### Entries supplied
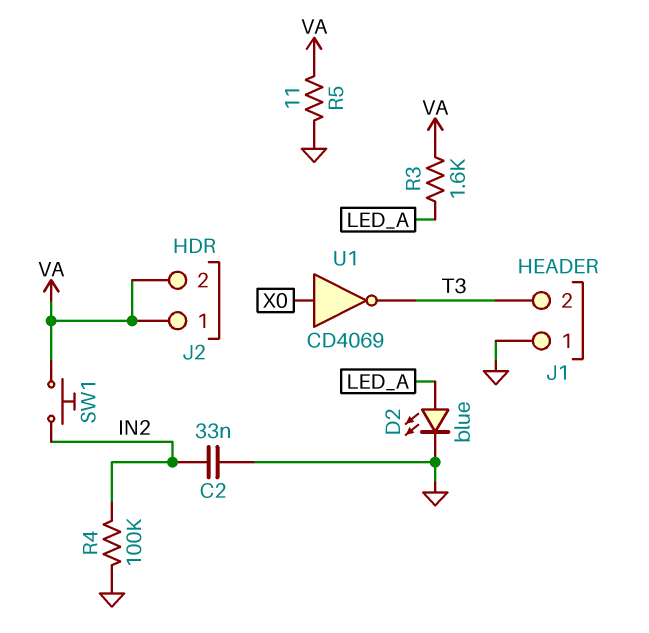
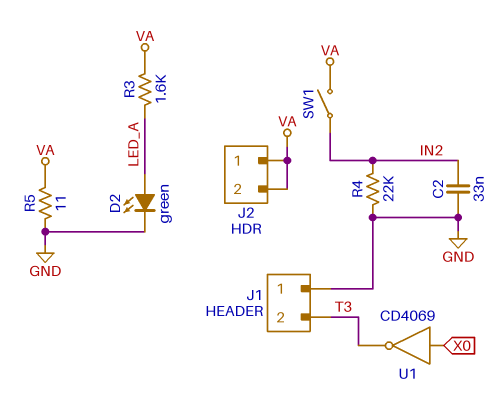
D2: LED blue (A LED_A, K GND) -> LED green (A LED_A, K GND)
R4: 100k (GND, IN2) -> 22k (GND, IN2)
SW1: button (IN2, VA) -> switch (IN2, VA)

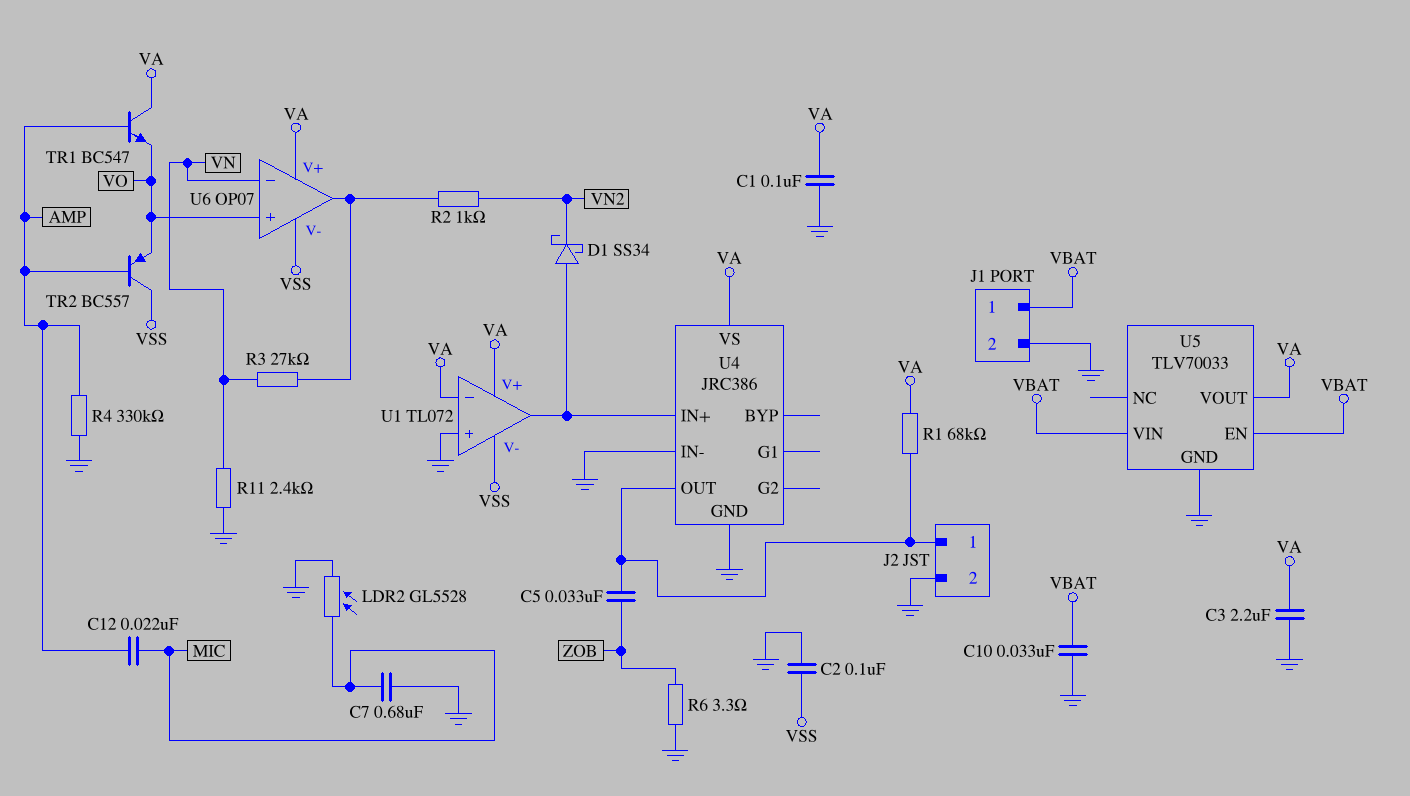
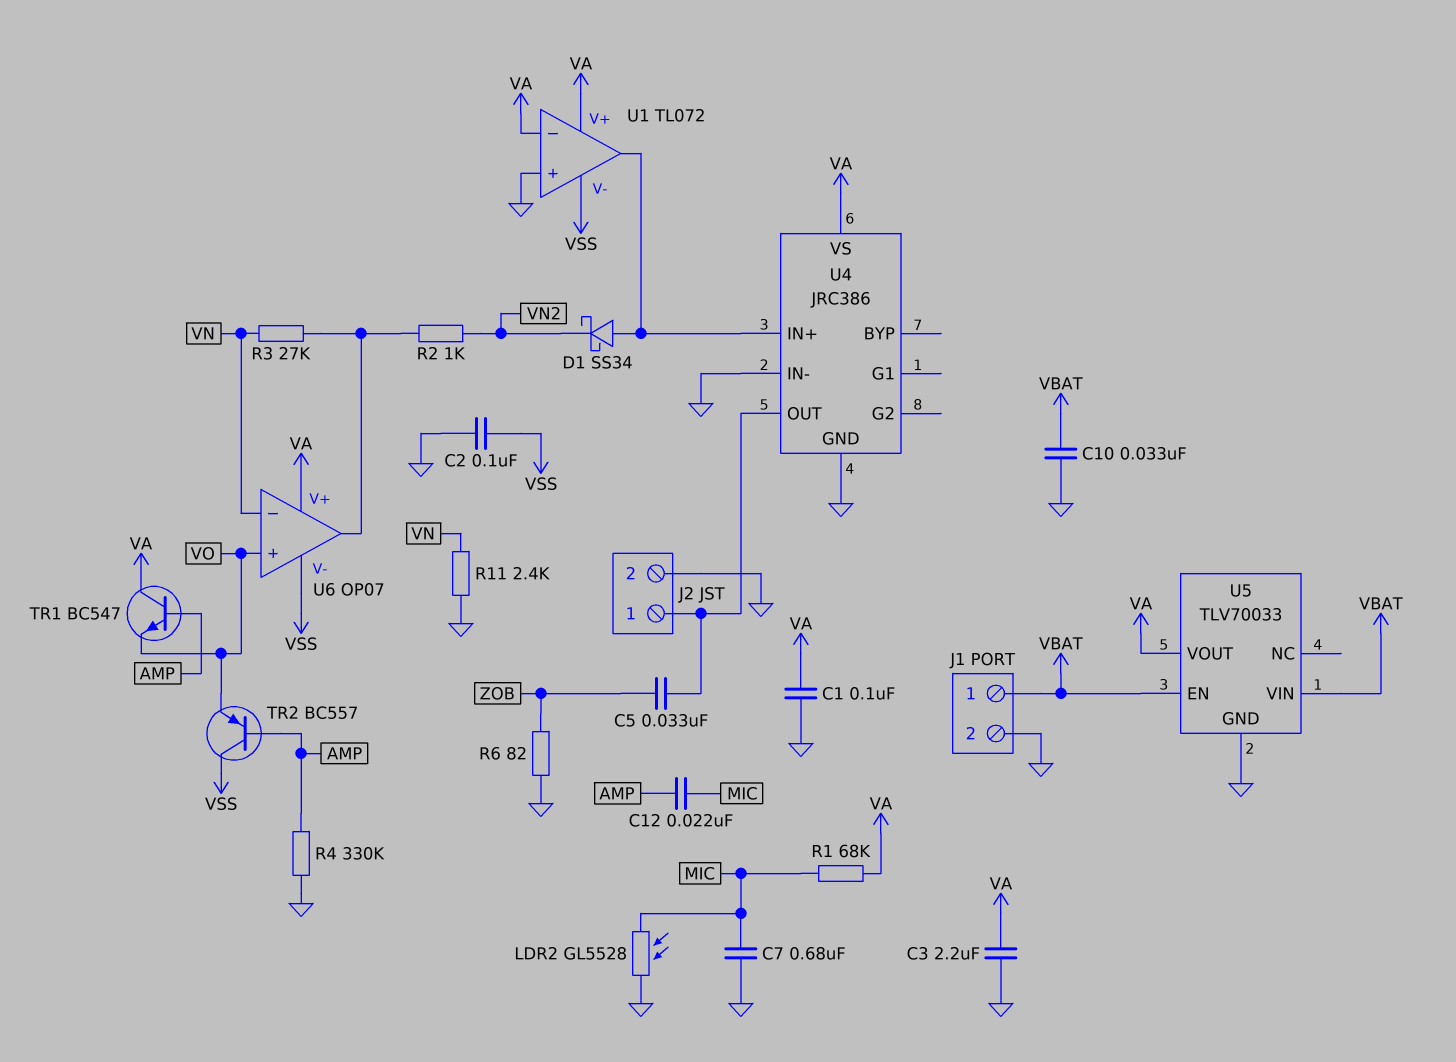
R1: 68k (J2/1, VA) -> 68k (MIC, VA)
R6: 3.3 (GND, ZOB) -> 82 (GND, ZOB)

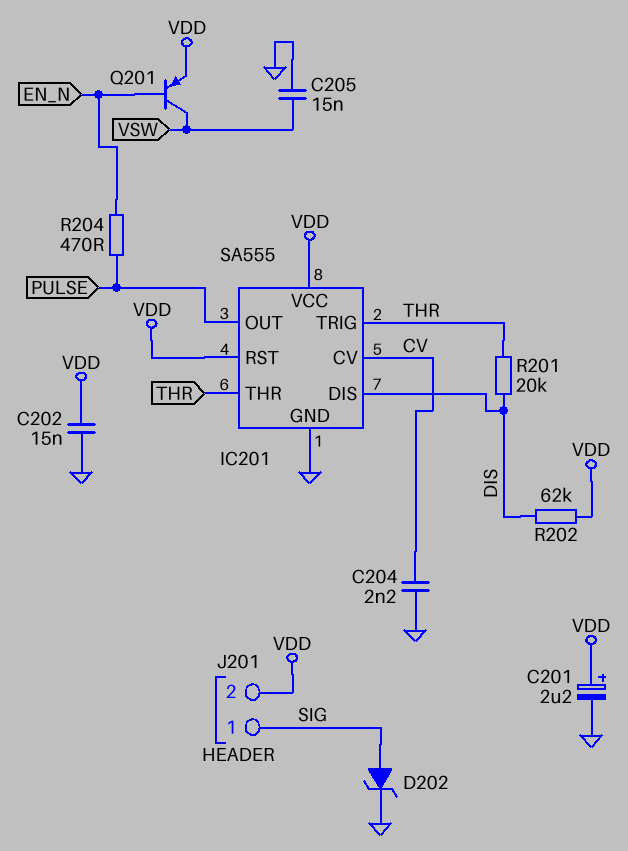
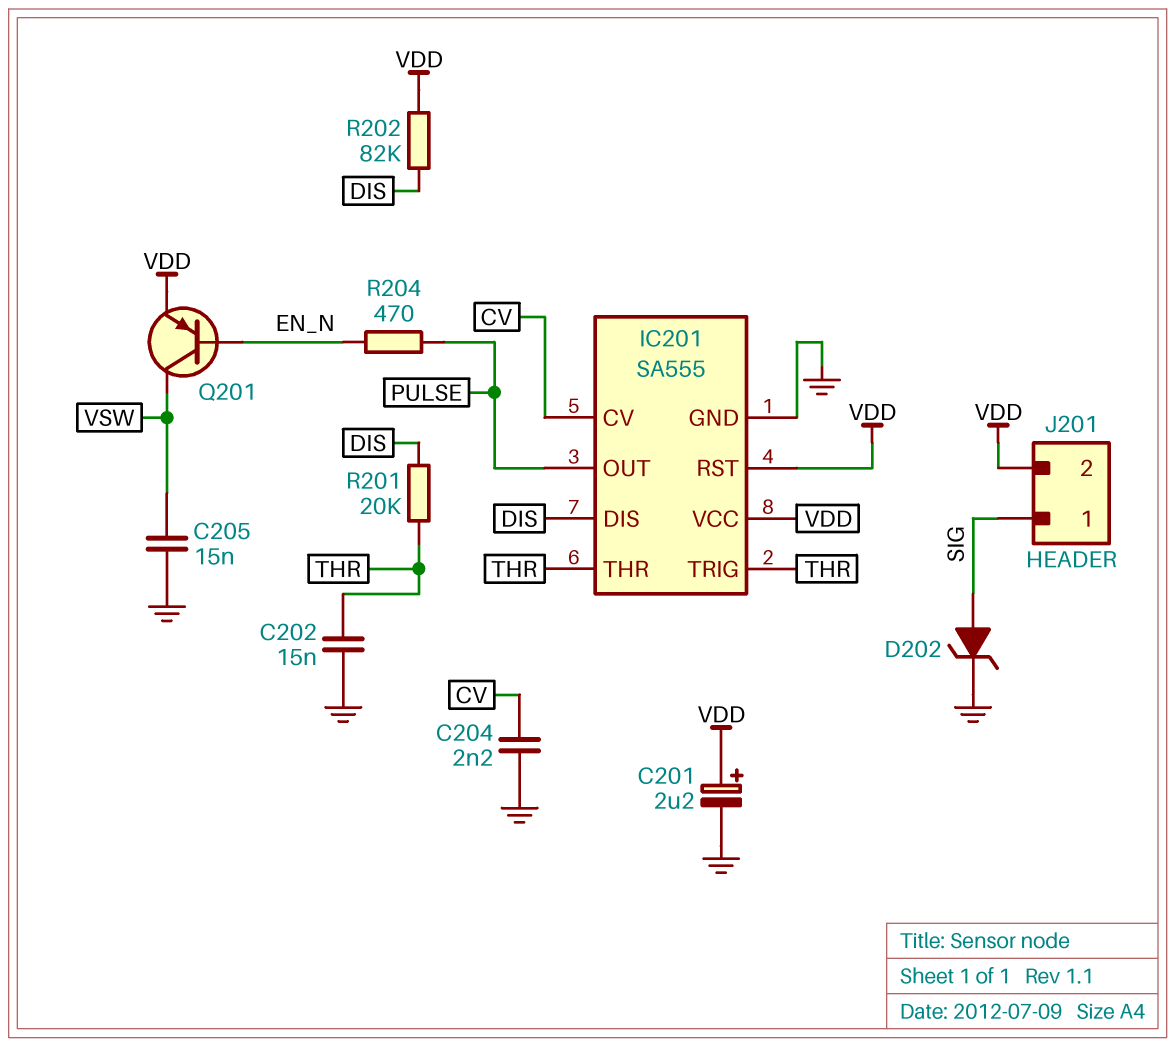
C202: 15nF (GND, VDD) -> 15nF (GND, THR)
R202: 62k (DIS, VDD) -> 82k (DIS, VDD)

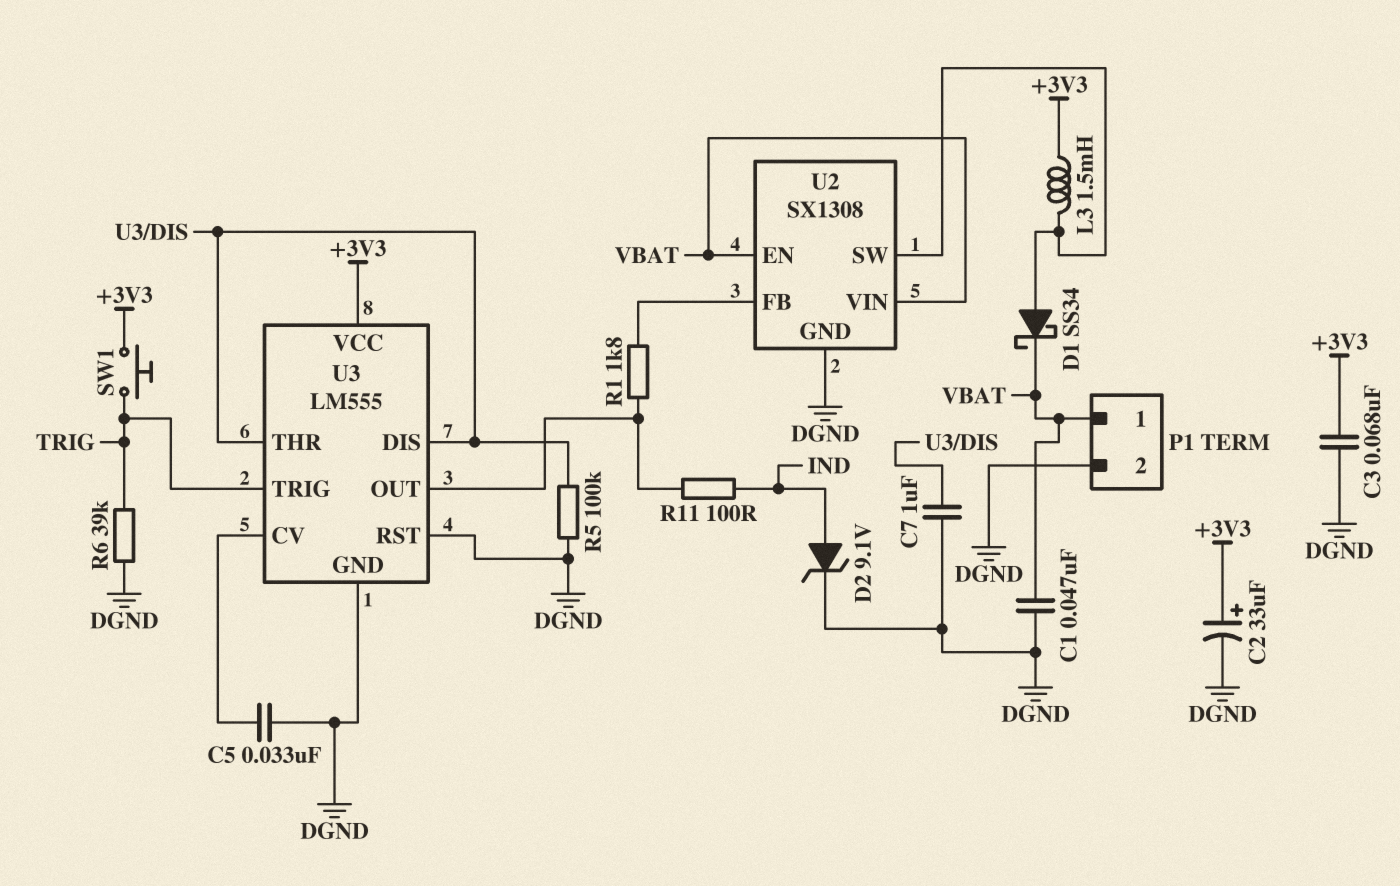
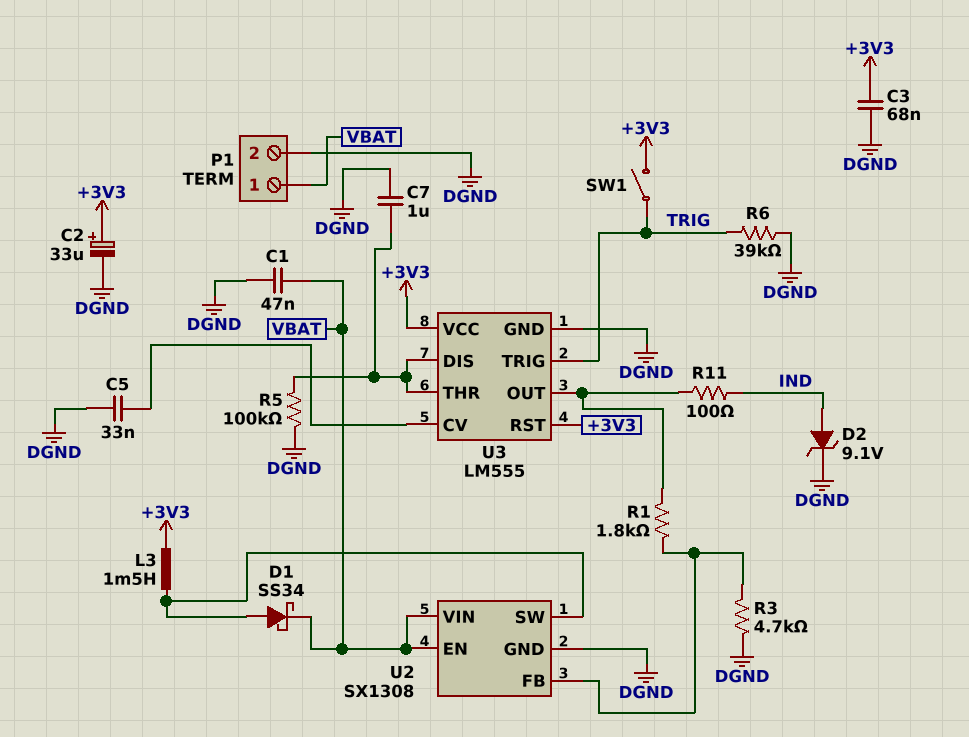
R3: none -> 4.7k (DGND, U2/FB)
SW1: button (+3V3, TRIG) -> switch (+3V3, TRIG)
U3 pin RST: DGND -> +3V3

### What you have to do
Check the lines above and copy each one that includes "button".

### Response to this task
SW1: button (IN2, VA) -> switch (IN2, VA)
SW1: button (+3V3, TRIG) -> switch (+3V3, TRIG)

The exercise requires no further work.